▶ **WHAT YOU ARE ASKED TO DO**:
Go through the entries below and retype them exactly, omitting each picture.

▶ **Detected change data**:

=== Section Start ===

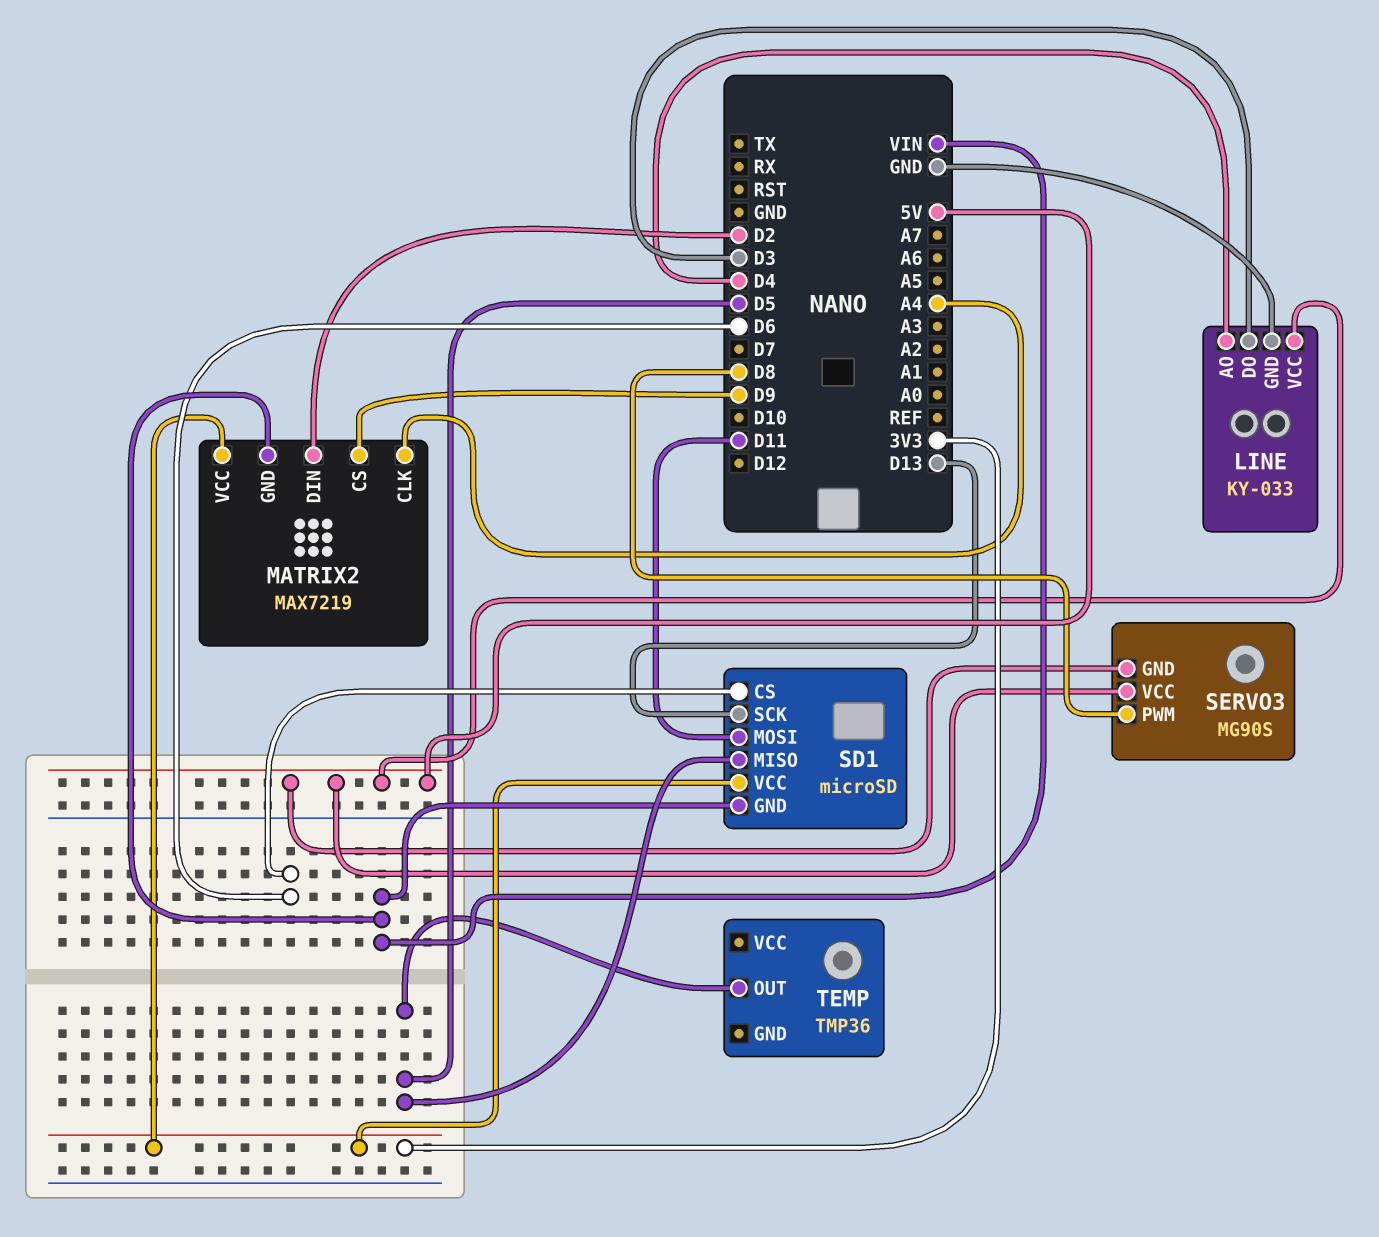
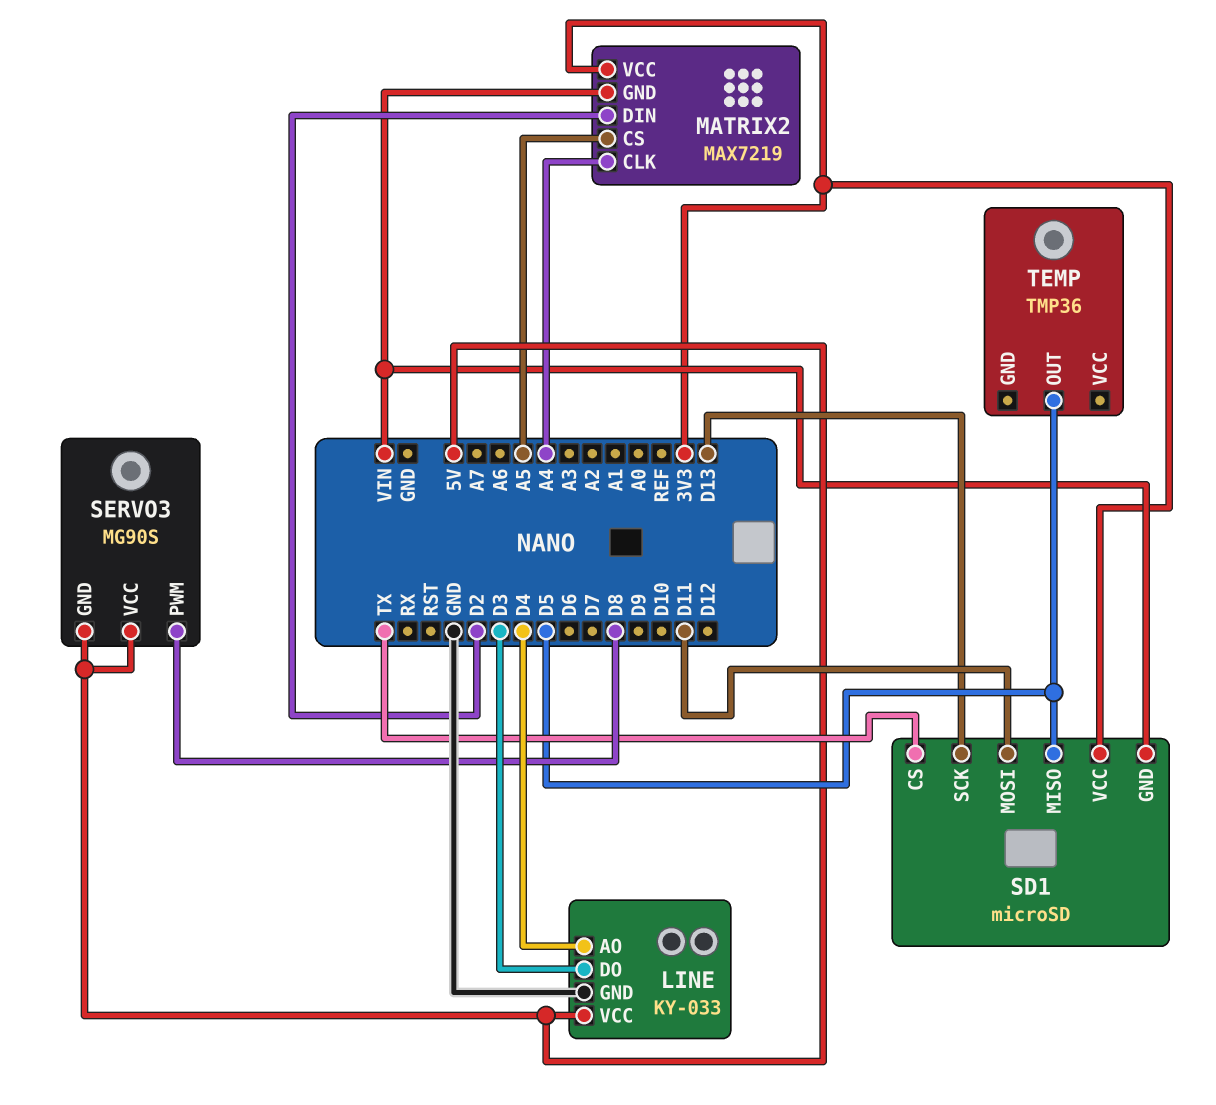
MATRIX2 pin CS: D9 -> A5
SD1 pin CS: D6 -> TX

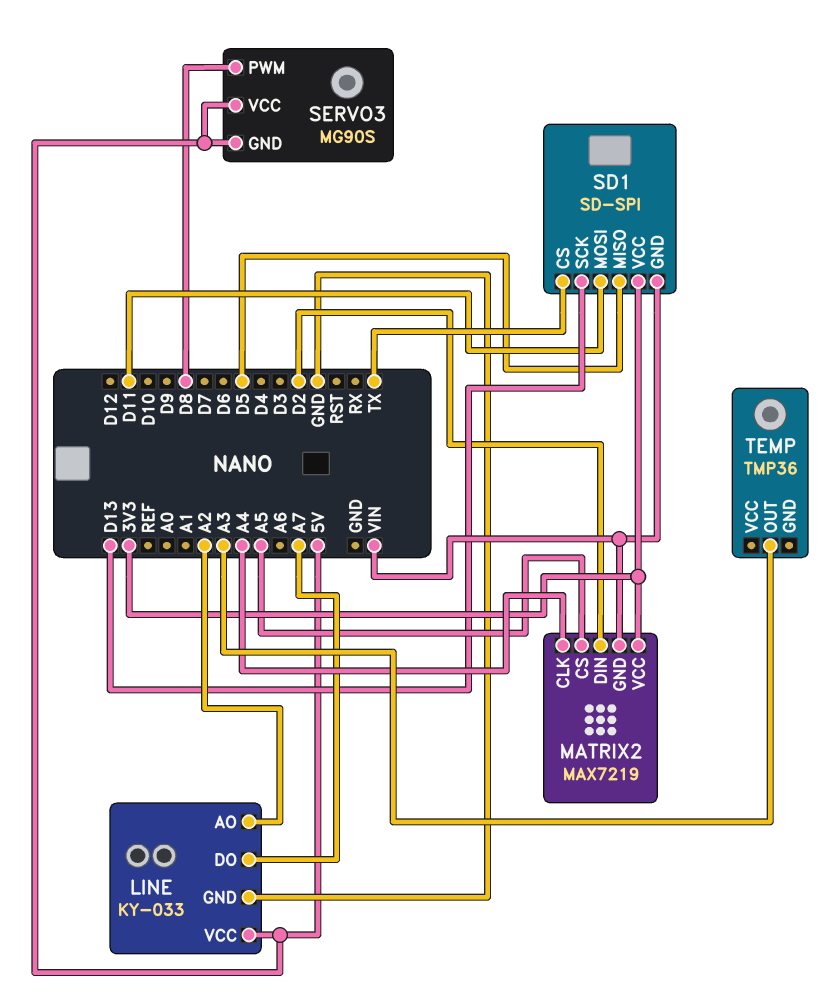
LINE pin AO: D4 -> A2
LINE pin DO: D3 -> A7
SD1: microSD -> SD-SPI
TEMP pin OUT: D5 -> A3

=== Section End ===

▶ **WRITTEN SOLUTION**:
MATRIX2 pin CS: D9 -> A5
SD1 pin CS: D6 -> TX

LINE pin AO: D4 -> A2
LINE pin DO: D3 -> A7
SD1: microSD -> SD-SPI
TEMP pin OUT: D5 -> A3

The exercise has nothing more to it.